THE TASK: The output must be the data, printed exactly as written.

INFORMATION SUPPLIED:

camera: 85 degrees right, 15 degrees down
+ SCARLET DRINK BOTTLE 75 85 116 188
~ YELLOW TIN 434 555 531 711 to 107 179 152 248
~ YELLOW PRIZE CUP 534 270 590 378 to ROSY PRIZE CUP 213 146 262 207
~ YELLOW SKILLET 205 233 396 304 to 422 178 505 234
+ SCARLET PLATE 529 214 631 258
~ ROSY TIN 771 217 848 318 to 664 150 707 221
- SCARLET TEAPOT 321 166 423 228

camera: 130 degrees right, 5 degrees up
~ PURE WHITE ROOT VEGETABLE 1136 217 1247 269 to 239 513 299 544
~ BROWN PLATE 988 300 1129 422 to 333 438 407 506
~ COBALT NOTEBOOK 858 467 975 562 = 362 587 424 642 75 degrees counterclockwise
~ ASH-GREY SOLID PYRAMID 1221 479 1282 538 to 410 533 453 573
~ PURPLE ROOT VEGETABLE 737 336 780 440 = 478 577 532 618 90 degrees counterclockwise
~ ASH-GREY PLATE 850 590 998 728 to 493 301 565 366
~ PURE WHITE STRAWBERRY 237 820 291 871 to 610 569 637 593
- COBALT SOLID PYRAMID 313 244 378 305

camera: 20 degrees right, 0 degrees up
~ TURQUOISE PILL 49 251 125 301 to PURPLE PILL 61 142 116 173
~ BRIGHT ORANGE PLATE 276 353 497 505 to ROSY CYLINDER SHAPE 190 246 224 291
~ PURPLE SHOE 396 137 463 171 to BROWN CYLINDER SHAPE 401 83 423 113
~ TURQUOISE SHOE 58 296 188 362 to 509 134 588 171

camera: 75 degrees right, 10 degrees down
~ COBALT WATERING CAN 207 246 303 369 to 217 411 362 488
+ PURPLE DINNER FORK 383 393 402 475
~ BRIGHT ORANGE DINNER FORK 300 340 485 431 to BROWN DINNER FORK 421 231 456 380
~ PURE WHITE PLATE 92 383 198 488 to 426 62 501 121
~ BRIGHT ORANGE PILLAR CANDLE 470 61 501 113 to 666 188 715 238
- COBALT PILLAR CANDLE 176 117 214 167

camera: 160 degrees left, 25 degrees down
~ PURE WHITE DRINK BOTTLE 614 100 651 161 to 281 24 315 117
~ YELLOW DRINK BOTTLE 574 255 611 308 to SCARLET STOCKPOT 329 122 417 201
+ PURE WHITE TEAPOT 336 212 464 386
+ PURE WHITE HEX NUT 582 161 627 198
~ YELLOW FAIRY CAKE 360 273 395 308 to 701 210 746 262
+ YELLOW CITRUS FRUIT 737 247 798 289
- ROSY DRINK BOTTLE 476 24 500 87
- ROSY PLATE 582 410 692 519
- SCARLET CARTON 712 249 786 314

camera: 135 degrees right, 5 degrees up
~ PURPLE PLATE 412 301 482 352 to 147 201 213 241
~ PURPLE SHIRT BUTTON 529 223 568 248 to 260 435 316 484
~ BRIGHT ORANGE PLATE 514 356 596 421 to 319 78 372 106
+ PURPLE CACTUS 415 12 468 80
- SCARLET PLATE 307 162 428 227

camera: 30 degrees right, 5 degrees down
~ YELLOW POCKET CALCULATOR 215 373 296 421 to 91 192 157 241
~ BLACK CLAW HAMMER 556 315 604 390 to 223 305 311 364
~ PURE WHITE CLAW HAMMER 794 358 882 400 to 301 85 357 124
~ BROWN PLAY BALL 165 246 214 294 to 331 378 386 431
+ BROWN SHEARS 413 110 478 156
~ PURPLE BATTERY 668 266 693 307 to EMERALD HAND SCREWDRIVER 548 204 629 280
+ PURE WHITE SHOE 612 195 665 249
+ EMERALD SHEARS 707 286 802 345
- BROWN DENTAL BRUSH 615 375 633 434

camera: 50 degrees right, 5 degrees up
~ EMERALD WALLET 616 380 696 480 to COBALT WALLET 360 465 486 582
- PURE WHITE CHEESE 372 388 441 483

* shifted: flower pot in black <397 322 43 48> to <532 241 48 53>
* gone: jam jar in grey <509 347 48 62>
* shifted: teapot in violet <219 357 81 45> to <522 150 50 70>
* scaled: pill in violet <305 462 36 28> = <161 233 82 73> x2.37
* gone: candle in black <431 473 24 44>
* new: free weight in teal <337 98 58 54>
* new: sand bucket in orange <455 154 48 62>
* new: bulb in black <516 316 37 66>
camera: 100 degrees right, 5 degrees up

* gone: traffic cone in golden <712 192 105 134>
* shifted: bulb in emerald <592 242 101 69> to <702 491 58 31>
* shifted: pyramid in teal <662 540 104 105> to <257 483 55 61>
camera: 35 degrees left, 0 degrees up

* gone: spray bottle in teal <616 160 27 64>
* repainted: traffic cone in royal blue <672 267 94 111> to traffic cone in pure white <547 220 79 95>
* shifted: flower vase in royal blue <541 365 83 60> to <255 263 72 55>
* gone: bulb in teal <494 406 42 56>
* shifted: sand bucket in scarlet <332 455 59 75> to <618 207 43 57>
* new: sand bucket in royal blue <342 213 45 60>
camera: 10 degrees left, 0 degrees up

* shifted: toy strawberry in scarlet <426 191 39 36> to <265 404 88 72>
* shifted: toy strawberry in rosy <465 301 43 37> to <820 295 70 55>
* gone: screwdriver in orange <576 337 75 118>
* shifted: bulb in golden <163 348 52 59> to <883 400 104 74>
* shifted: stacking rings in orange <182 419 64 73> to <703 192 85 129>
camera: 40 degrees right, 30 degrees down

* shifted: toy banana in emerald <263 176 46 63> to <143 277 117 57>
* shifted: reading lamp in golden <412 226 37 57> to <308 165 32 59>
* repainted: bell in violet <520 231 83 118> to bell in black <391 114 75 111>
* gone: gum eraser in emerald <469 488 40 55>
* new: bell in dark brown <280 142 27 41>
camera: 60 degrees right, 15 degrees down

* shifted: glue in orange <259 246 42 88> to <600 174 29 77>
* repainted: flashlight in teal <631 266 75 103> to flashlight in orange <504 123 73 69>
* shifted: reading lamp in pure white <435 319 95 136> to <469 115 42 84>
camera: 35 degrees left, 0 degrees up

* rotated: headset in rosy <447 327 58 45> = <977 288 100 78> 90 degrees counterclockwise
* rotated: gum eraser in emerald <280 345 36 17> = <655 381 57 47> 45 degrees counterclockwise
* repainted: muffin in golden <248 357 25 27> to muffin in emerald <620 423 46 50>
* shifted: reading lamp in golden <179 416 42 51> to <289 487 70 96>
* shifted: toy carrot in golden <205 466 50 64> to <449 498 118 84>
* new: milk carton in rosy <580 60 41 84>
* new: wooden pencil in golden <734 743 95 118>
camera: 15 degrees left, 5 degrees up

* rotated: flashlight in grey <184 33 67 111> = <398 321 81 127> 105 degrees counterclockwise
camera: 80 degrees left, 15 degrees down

SOLUTION TO THE PROBLEM:
camera: 85 degrees right, 15 degrees down
+ SCARLET DRINK BOTTLE 75 85 116 188
~ YELLOW TIN 434 555 531 711 to 107 179 152 248
~ YELLOW PRIZE CUP 534 270 590 378 to ROSY PRIZE CUP 213 146 262 207
~ YELLOW SKILLET 205 233 396 304 to 422 178 505 234
+ SCARLET PLATE 529 214 631 258
~ ROSY TIN 771 217 848 318 to 664 150 707 221
- SCARLET TEAPOT 321 166 423 228

camera: 130 degrees right, 5 degrees up
~ PURE WHITE ROOT VEGETABLE 1136 217 1247 269 to 239 513 299 544
~ BROWN PLATE 988 300 1129 422 to 333 438 407 506
~ COBALT NOTEBOOK 858 467 975 562 = 362 587 424 642 75 degrees counterclockwise
~ ASH-GREY SOLID PYRAMID 1221 479 1282 538 to 410 533 453 573
~ PURPLE ROOT VEGETABLE 737 336 780 440 = 478 577 532 618 90 degrees counterclockwise
~ ASH-GREY PLATE 850 590 998 728 to 493 301 565 366
~ PURE WHITE STRAWBERRY 237 820 291 871 to 610 569 637 593
- COBALT SOLID PYRAMID 313 244 378 305

camera: 20 degrees right, 0 degrees up
~ TURQUOISE PILL 49 251 125 301 to PURPLE PILL 61 142 116 173
~ BRIGHT ORANGE PLATE 276 353 497 505 to ROSY CYLINDER SHAPE 190 246 224 291
~ PURPLE SHOE 396 137 463 171 to BROWN CYLINDER SHAPE 401 83 423 113
~ TURQUOISE SHOE 58 296 188 362 to 509 134 588 171

camera: 75 degrees right, 10 degrees down
~ COBALT WATERING CAN 207 246 303 369 to 217 411 362 488
+ PURPLE DINNER FORK 383 393 402 475
~ BRIGHT ORANGE DINNER FORK 300 340 485 431 to BROWN DINNER FORK 421 231 456 380
~ PURE WHITE PLATE 92 383 198 488 to 426 62 501 121
~ BRIGHT ORANGE PILLAR CANDLE 470 61 501 113 to 666 188 715 238
- COBALT PILLAR CANDLE 176 117 214 167

camera: 160 degrees left, 25 degrees down
~ PURE WHITE DRINK BOTTLE 614 100 651 161 to 281 24 315 117
~ YELLOW DRINK BOTTLE 574 255 611 308 to SCARLET STOCKPOT 329 122 417 201
+ PURE WHITE TEAPOT 336 212 464 386
+ PURE WHITE HEX NUT 582 161 627 198
~ YELLOW FAIRY CAKE 360 273 395 308 to 701 210 746 262
+ YELLOW CITRUS FRUIT 737 247 798 289
- ROSY DRINK BOTTLE 476 24 500 87
- ROSY PLATE 582 410 692 519
- SCARLET CARTON 712 249 786 314

camera: 135 degrees right, 5 degrees up
~ PURPLE PLATE 412 301 482 352 to 147 201 213 241
~ PURPLE SHIRT BUTTON 529 223 568 248 to 260 435 316 484
~ BRIGHT ORANGE PLATE 514 356 596 421 to 319 78 372 106
+ PURPLE CACTUS 415 12 468 80
- SCARLET PLATE 307 162 428 227

camera: 30 degrees right, 5 degrees down
~ YELLOW POCKET CALCULATOR 215 373 296 421 to 91 192 157 241
~ BLACK CLAW HAMMER 556 315 604 390 to 223 305 311 364
~ PURE WHITE CLAW HAMMER 794 358 882 400 to 301 85 357 124
~ BROWN PLAY BALL 165 246 214 294 to 331 378 386 431
+ BROWN SHEARS 413 110 478 156
~ PURPLE BATTERY 668 266 693 307 to EMERALD HAND SCREWDRIVER 548 204 629 280
+ PURE WHITE SHOE 612 195 665 249
+ EMERALD SHEARS 707 286 802 345
- BROWN DENTAL BRUSH 615 375 633 434

camera: 50 degrees right, 5 degrees up
~ EMERALD WALLET 616 380 696 480 to COBALT WALLET 360 465 486 582
- PURE WHITE CHEESE 372 388 441 483

* shifted: flower pot in black <397 322 43 48> to <532 241 48 53>
* gone: jam jar in grey <509 347 48 62>
* shifted: teapot in violet <219 357 81 45> to <522 150 50 70>
* scaled: pill in violet <305 462 36 28> = <161 233 82 73> x2.37
* gone: candle in black <431 473 24 44>
* new: free weight in teal <337 98 58 54>
* new: sand bucket in orange <455 154 48 62>
* new: bulb in black <516 316 37 66>
camera: 100 degrees right, 5 degrees up

* gone: traffic cone in golden <712 192 105 134>
* shifted: bulb in emerald <592 242 101 69> to <702 491 58 31>
* shifted: pyramid in teal <662 540 104 105> to <257 483 55 61>
camera: 35 degrees left, 0 degrees up

* gone: spray bottle in teal <616 160 27 64>
* repainted: traffic cone in royal blue <672 267 94 111> to traffic cone in pure white <547 220 79 95>
* shifted: flower vase in royal blue <541 365 83 60> to <255 263 72 55>
* gone: bulb in teal <494 406 42 56>
* shifted: sand bucket in scarlet <332 455 59 75> to <618 207 43 57>
* new: sand bucket in royal blue <342 213 45 60>
camera: 10 degrees left, 0 degrees up

* shifted: toy strawberry in scarlet <426 191 39 36> to <265 404 88 72>
* shifted: toy strawberry in rosy <465 301 43 37> to <820 295 70 55>
* gone: screwdriver in orange <576 337 75 118>
* shifted: bulb in golden <163 348 52 59> to <883 400 104 74>
* shifted: stacking rings in orange <182 419 64 73> to <703 192 85 129>
camera: 40 degrees right, 30 degrees down

* shifted: toy banana in emerald <263 176 46 63> to <143 277 117 57>
* shifted: reading lamp in golden <412 226 37 57> to <308 165 32 59>
* repainted: bell in violet <520 231 83 118> to bell in black <391 114 75 111>
* gone: gum eraser in emerald <469 488 40 55>
* new: bell in dark brown <280 142 27 41>
camera: 60 degrees right, 15 degrees down

* shifted: glue in orange <259 246 42 88> to <600 174 29 77>
* repainted: flashlight in teal <631 266 75 103> to flashlight in orange <504 123 73 69>
* shifted: reading lamp in pure white <435 319 95 136> to <469 115 42 84>
camera: 35 degrees left, 0 degrees up

* rotated: headset in rosy <447 327 58 45> = <977 288 100 78> 90 degrees counterclockwise
* rotated: gum eraser in emerald <280 345 36 17> = <655 381 57 47> 45 degrees counterclockwise
* repainted: muffin in golden <248 357 25 27> to muffin in emerald <620 423 46 50>
* shifted: reading lamp in golden <179 416 42 51> to <289 487 70 96>
* shifted: toy carrot in golden <205 466 50 64> to <449 498 118 84>
* new: milk carton in rosy <580 60 41 84>
* new: wooden pencil in golden <734 743 95 118>
camera: 15 degrees left, 5 degrees up

* rotated: flashlight in grey <184 33 67 111> = <398 321 81 127> 105 degrees counterclockwise
camera: 80 degrees left, 15 degrees down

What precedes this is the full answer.